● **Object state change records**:
———
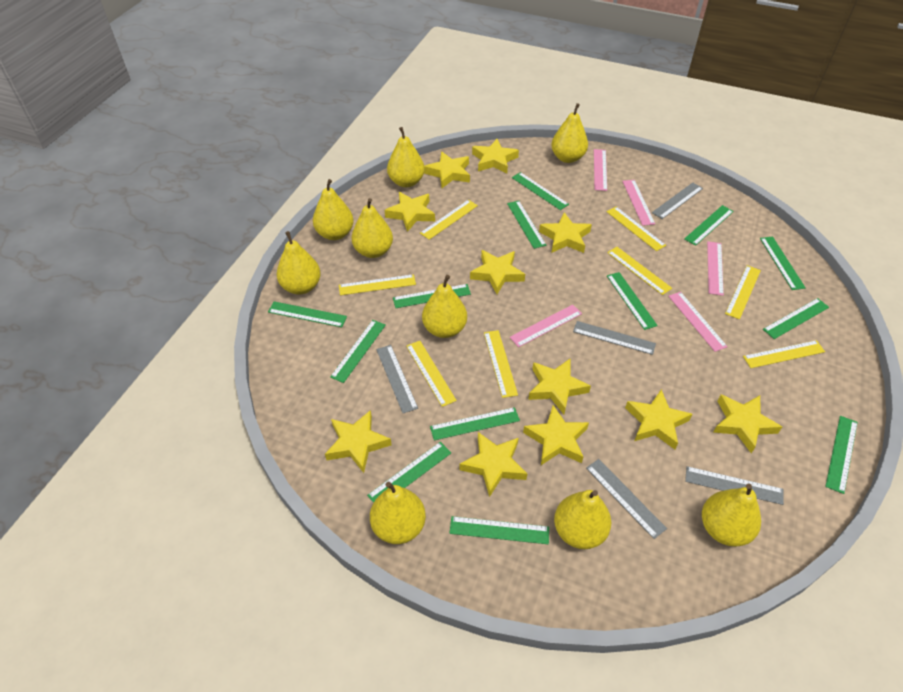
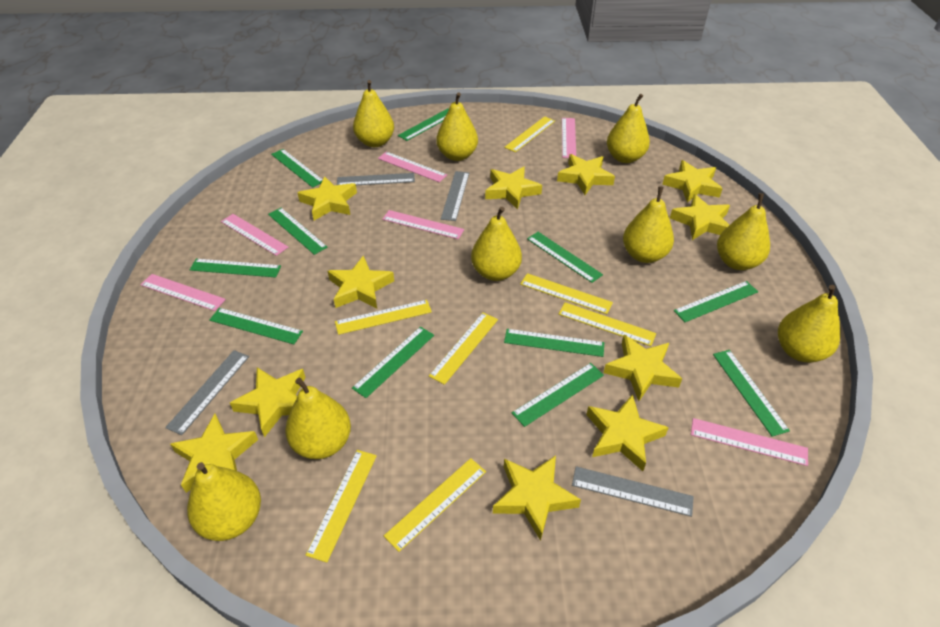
green ruler: 13 -> 11
grey ruler: 5 -> 4
pink ruler: 5 -> 6
yellow ruler: 8 -> 7

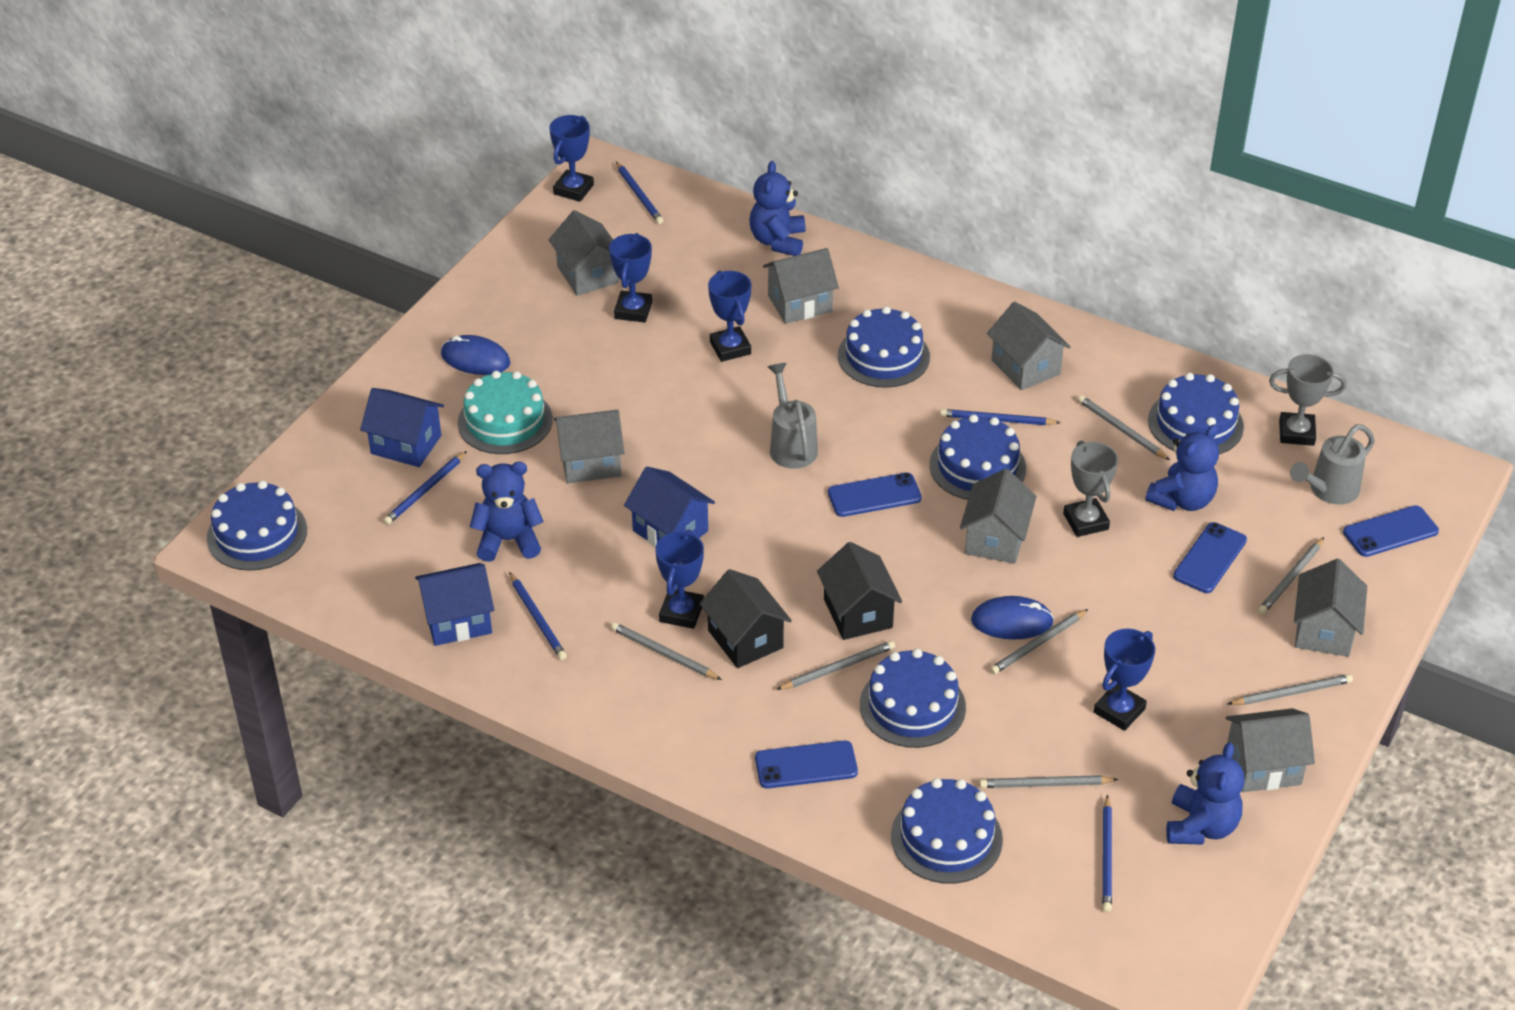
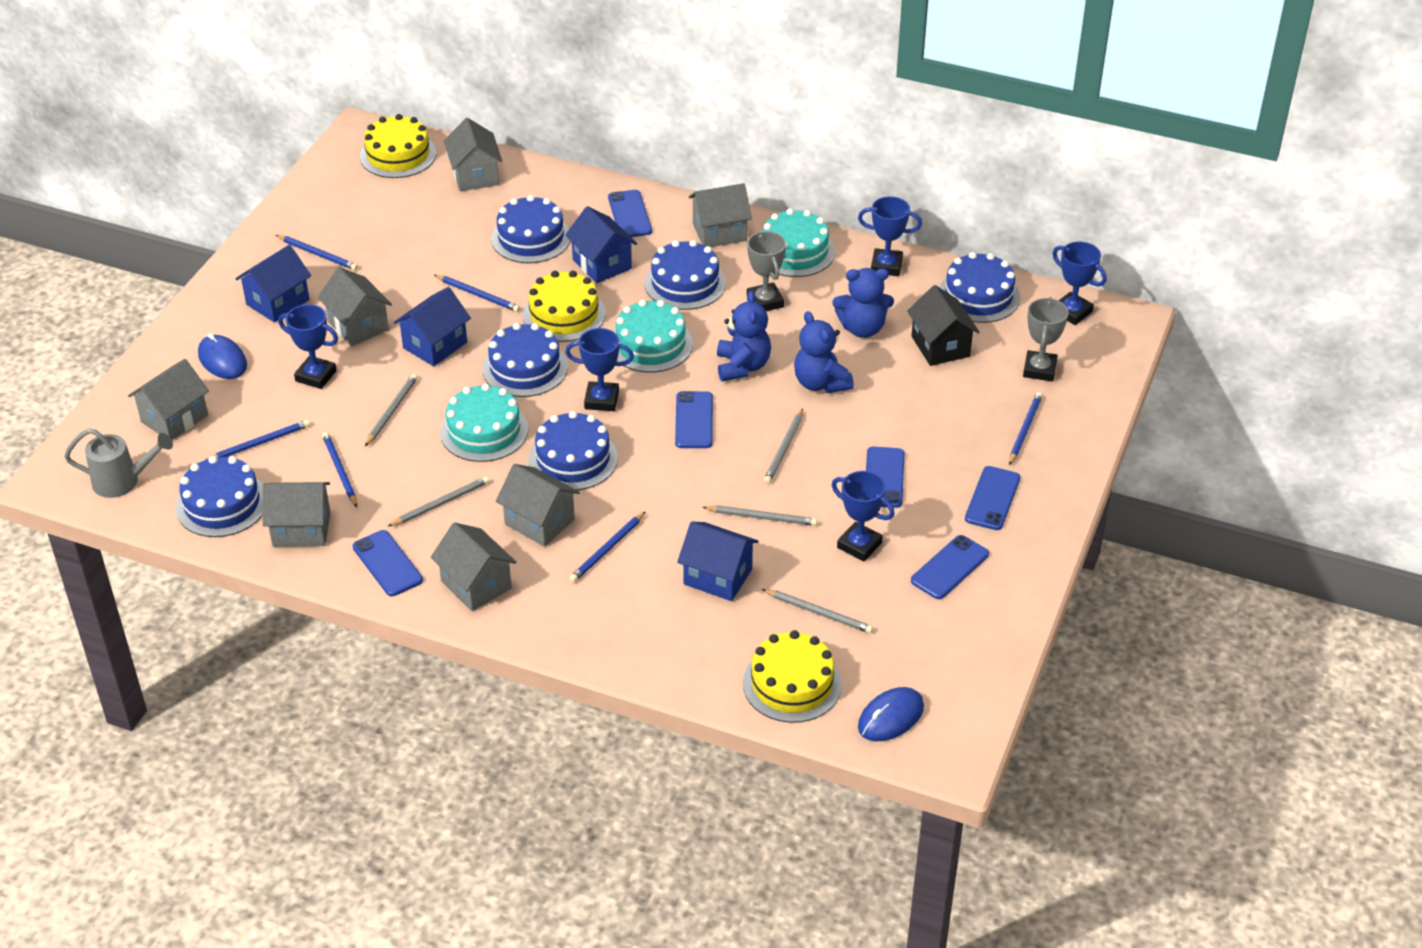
black house: 2 -> 1
blue house: 3 -> 4
blue pencil: 5 -> 6
blue phone: 4 -> 6
blue teddy bear: 4 -> 3
grey pencil: 7 -> 5
grey watering can: 2 -> 1
turquoise cake: 1 -> 3
yellow cake: 0 -> 3

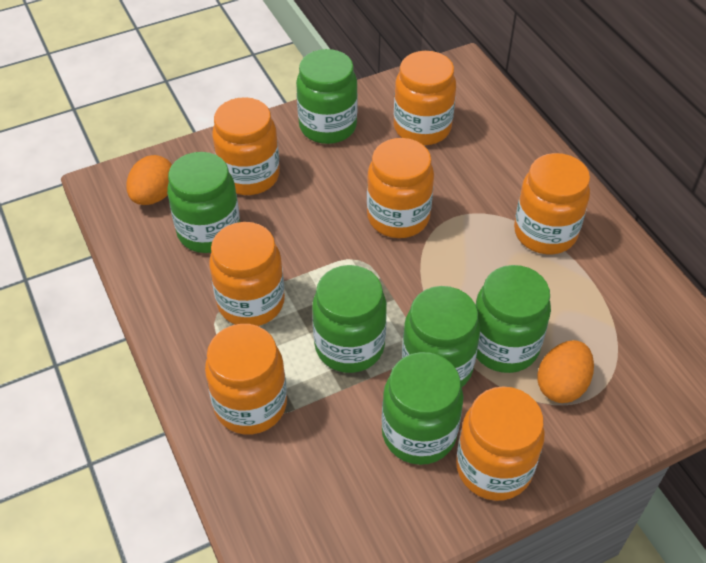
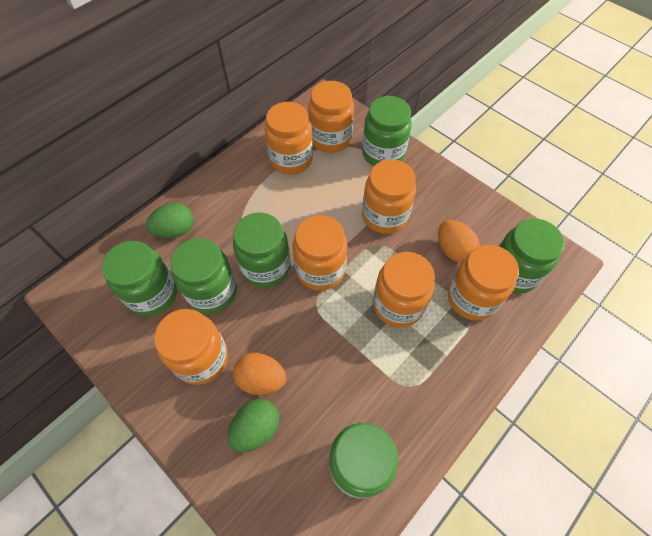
green egg: 0 -> 2

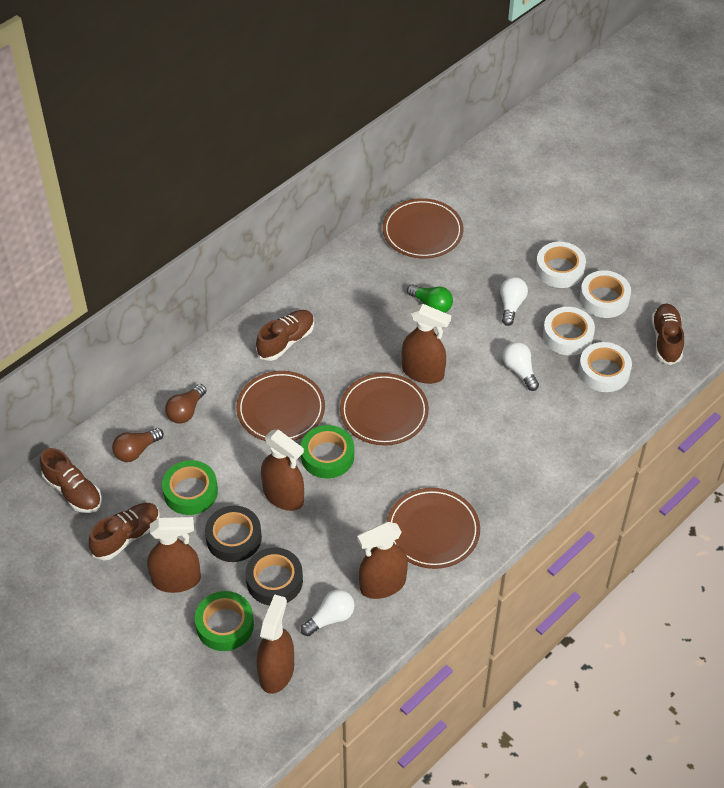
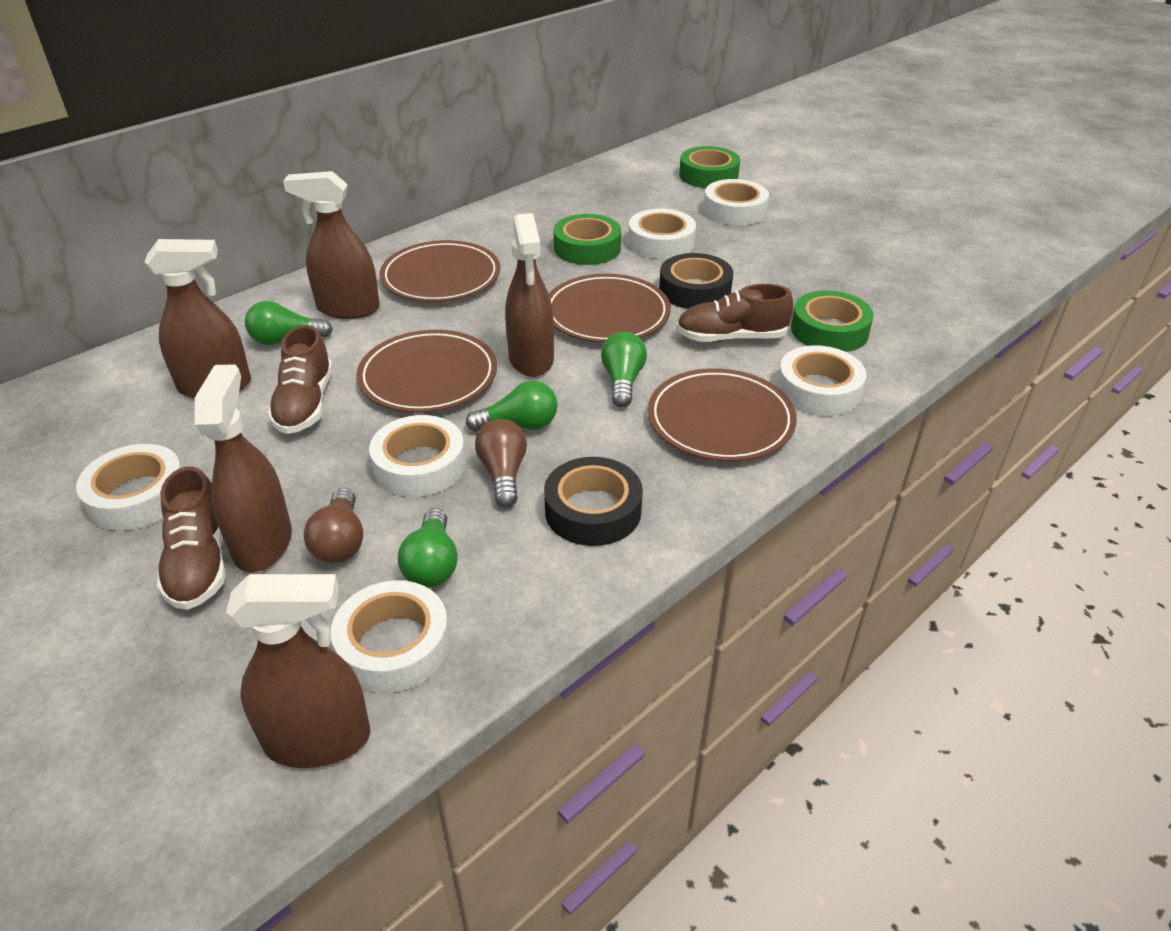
brown shoe: 4 -> 3
green light bulb: 1 -> 4
white light bulb: 3 -> 0
white tape: 4 -> 6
———
● **The problem**: Please print exactly the lines from the one containing "brown shoe: 4 -> 3" through the last line of the records, both included, and nothing else.

● **Completed exercise**:
brown shoe: 4 -> 3
green light bulb: 1 -> 4
white light bulb: 3 -> 0
white tape: 4 -> 6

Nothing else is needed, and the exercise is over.